→ BRIEF: Collect every line in the rows below that contains the string "appoggiatura", treating uppercase and lowercase letters as different.

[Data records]

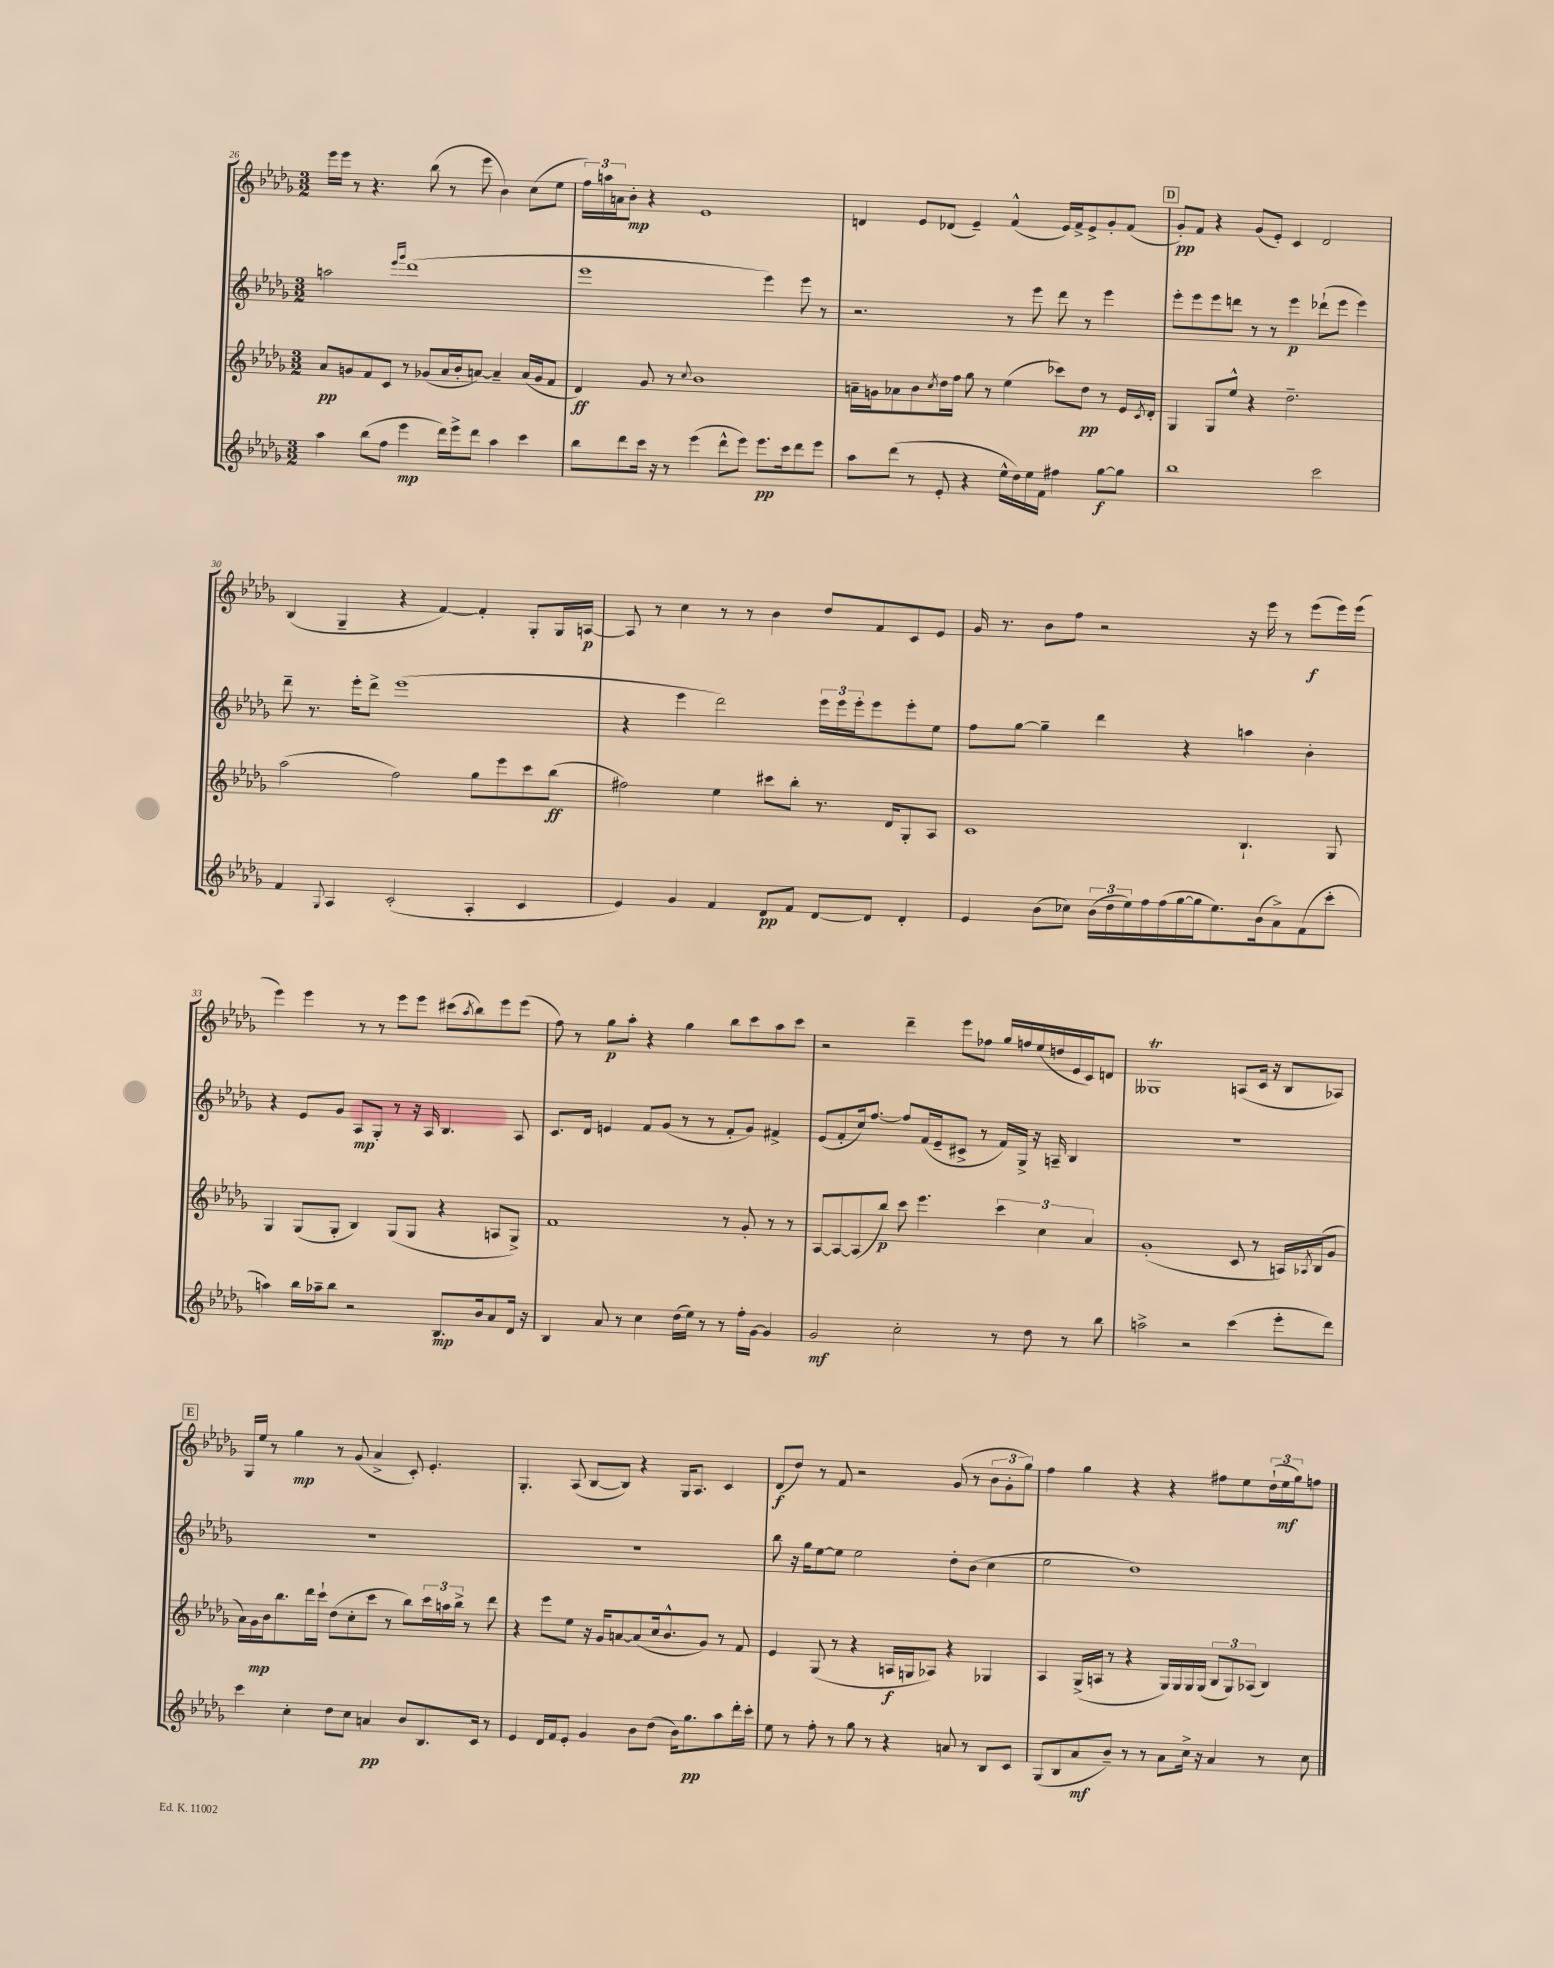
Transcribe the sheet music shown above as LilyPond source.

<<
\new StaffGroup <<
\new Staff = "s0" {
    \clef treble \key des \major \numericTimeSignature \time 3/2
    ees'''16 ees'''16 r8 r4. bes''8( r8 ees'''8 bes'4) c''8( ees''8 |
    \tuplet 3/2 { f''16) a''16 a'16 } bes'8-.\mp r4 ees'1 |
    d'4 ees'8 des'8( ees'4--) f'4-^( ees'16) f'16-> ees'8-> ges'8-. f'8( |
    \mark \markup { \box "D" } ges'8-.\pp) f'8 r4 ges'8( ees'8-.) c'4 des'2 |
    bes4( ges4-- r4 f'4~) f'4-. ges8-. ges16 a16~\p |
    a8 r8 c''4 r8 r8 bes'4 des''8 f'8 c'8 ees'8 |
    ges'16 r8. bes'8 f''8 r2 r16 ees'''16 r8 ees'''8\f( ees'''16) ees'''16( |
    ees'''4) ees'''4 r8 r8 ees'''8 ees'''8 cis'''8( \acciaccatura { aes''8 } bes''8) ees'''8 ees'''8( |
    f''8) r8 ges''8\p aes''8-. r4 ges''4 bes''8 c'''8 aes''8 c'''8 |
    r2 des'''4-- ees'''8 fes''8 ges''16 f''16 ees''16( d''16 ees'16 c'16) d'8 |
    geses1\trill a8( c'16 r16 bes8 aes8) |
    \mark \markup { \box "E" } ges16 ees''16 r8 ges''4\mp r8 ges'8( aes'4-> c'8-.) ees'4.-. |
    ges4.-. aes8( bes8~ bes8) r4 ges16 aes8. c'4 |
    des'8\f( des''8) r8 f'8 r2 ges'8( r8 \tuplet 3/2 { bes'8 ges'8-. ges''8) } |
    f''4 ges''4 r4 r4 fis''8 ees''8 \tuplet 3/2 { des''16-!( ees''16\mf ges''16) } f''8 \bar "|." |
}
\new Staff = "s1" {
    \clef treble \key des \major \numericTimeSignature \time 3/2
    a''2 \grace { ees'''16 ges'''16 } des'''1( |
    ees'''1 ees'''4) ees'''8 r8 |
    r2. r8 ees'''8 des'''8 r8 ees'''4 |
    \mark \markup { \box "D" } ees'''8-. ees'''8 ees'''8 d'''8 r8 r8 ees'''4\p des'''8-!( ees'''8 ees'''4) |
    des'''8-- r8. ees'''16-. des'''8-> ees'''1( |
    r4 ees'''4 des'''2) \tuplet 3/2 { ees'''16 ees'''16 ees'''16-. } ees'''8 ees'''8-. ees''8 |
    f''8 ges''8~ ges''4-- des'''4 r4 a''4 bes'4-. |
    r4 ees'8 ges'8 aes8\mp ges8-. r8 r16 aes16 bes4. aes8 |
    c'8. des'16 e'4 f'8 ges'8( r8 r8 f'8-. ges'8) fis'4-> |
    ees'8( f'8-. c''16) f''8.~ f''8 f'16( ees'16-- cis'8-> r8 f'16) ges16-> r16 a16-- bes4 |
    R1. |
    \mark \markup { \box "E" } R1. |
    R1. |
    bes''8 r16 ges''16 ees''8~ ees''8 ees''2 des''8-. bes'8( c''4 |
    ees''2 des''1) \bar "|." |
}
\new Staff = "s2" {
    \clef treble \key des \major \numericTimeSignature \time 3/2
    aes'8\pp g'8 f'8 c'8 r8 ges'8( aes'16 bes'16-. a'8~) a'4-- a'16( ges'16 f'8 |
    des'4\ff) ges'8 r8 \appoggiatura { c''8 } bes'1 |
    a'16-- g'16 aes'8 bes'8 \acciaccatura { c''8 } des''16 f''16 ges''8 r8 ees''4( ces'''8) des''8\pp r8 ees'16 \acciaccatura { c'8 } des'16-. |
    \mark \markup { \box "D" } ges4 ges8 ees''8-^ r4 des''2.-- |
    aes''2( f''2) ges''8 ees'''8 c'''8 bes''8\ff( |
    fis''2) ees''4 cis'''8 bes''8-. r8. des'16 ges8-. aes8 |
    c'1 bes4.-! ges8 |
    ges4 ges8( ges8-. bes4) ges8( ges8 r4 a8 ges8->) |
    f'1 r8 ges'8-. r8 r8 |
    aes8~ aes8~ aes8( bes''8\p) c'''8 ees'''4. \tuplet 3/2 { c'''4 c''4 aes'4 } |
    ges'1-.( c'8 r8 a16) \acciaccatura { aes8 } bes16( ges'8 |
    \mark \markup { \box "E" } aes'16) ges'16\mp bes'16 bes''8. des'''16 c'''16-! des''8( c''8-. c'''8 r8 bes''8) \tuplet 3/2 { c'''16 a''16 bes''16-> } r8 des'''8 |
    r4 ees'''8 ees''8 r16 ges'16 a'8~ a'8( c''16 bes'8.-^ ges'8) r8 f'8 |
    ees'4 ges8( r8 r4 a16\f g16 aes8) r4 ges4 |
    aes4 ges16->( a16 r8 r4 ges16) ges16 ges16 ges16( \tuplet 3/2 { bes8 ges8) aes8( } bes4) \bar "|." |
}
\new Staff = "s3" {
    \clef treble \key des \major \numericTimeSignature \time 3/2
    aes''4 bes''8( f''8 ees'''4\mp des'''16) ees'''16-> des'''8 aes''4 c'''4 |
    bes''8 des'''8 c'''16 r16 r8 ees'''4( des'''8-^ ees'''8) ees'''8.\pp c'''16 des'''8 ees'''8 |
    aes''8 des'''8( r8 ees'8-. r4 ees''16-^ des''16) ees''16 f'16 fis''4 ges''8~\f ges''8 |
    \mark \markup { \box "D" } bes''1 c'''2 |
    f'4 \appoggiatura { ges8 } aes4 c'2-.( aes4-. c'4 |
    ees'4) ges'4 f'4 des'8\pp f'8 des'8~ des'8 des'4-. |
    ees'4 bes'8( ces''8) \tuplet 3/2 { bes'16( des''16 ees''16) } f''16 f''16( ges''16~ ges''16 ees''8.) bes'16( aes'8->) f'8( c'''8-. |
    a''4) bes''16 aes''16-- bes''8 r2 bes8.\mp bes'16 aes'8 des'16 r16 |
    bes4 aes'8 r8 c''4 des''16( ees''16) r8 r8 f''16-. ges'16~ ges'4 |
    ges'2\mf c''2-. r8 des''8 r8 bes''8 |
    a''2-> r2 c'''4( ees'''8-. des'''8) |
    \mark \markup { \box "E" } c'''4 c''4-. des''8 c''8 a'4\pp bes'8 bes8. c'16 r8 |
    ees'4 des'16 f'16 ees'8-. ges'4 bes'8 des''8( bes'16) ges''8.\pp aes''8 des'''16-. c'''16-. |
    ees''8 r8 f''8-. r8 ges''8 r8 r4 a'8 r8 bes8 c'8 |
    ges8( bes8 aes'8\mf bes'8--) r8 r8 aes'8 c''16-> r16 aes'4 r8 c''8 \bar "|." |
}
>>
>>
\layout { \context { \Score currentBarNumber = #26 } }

→ RESULT OF THE EXERCISE:
    des'4\ff) ges'8 r8 \appoggiatura { c''8 } bes'1 |
    f'4 \appoggiatura { ges8 } aes4 c'2-.( aes4-. c'4 |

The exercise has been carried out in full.